• **MATERIAL FOR THIS TASK**
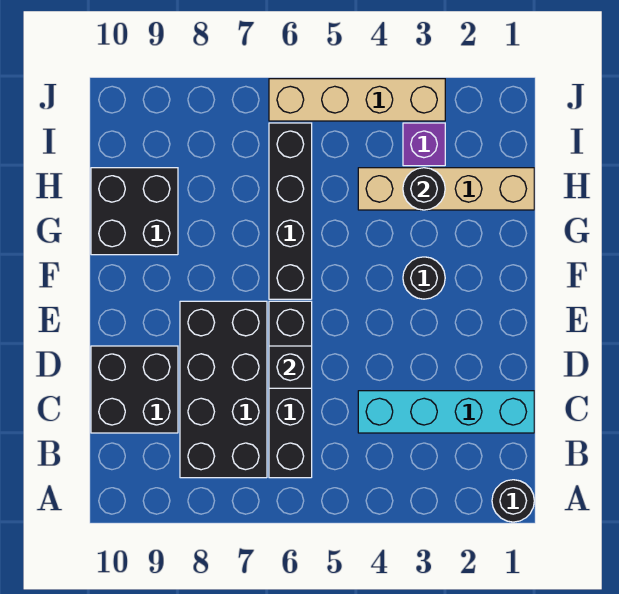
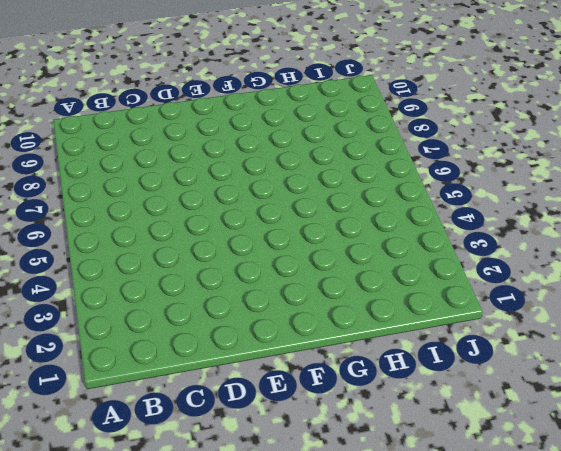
none -> black round brick A1 level 1
none -> black brick B6:E6 level 1
none -> black brick B7:E8 level 1

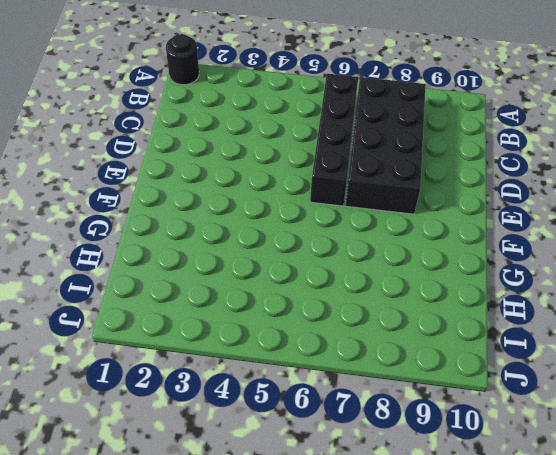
none -> cyan brick C1:C4 level 1
none -> black brick C9:D10 level 1
none -> black round brick F3 level 1

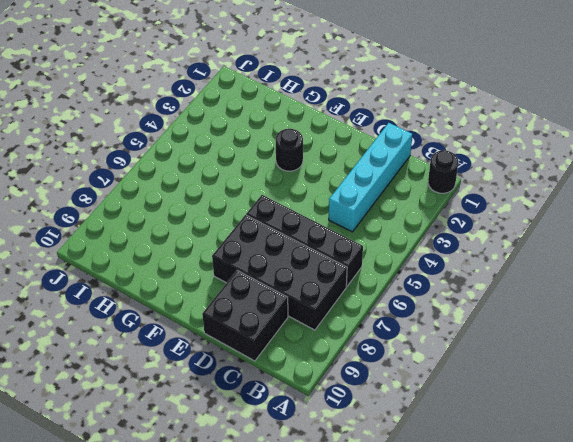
none -> black brick F6:I6 level 1
none -> black brick G9:H10 level 1
none -> tan brick H1:H4 level 1

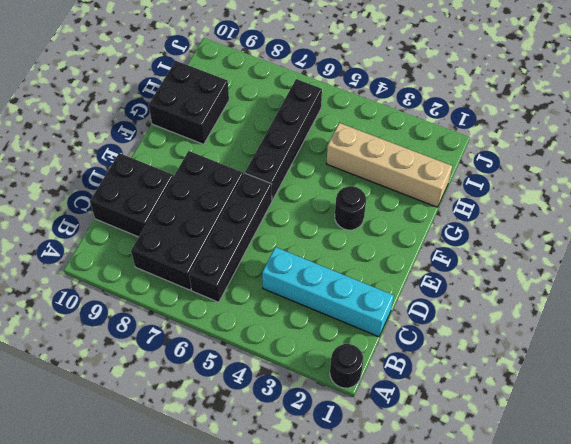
none -> purple brick I3 level 1
none -> tan brick J3:J6 level 1
none -> black brick D6 level 2

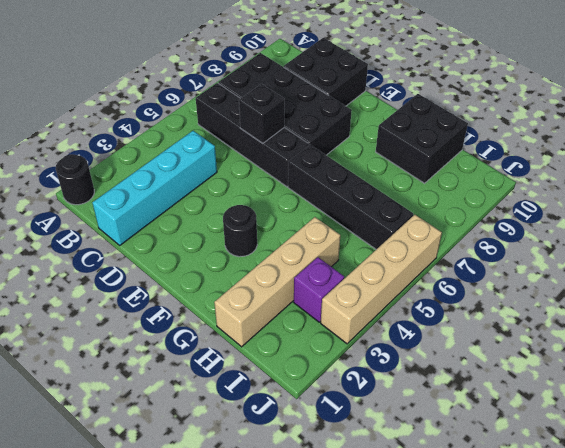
none -> black round brick H3 level 2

• **AIM OF THE TASK**
Could you say how many lines in the listing contain the string "round"? Only the number, please.

• **THE ANSWER**
3